• **WHAT THIS TASK INVOLVES**: Repeat every record below exactly, leaving out the pictures.

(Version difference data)
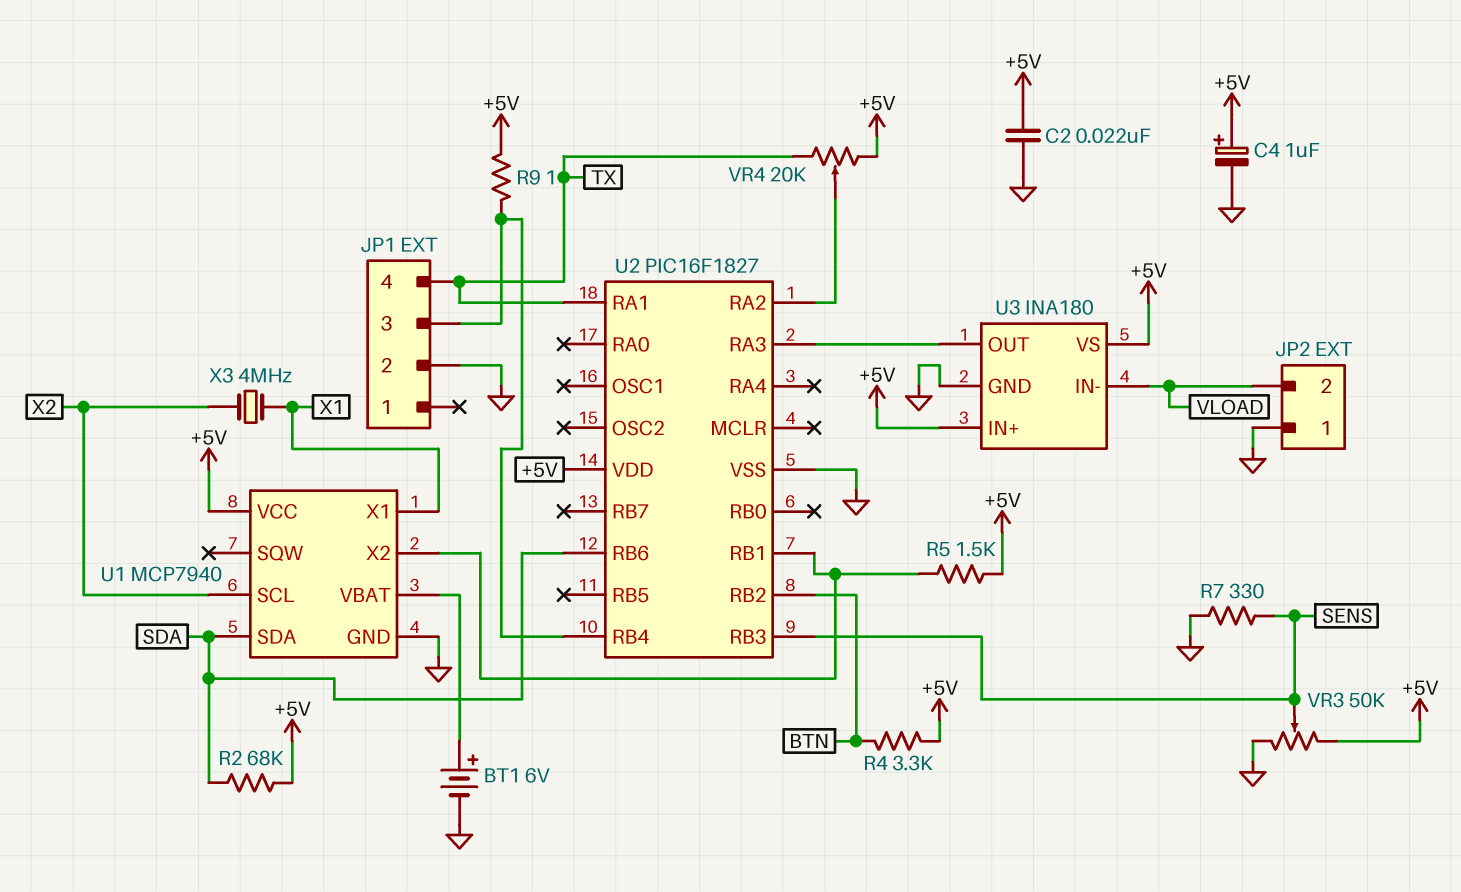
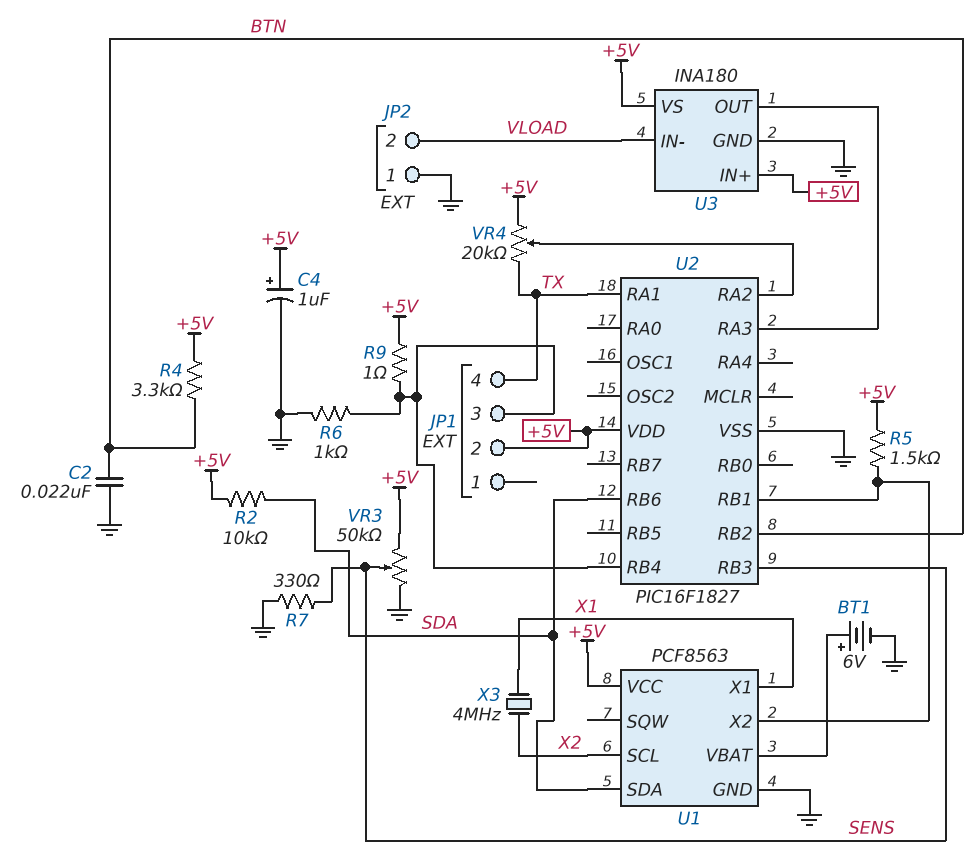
C2: 22nF (+5V, GND) -> 22nF (BTN, GND)
JP1 pin 2: GND -> +5V
R2: 68k (+5V, SDA) -> 10k (+5V, SDA)
R6: none -> 1k (GND, JP1/3)
U1: MCP7940 -> PCF8563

• **EXERCISE RESPONSE**:
C2: 22nF (+5V, GND) -> 22nF (BTN, GND)
JP1 pin 2: GND -> +5V
R2: 68k (+5V, SDA) -> 10k (+5V, SDA)
R6: none -> 1k (GND, JP1/3)
U1: MCP7940 -> PCF8563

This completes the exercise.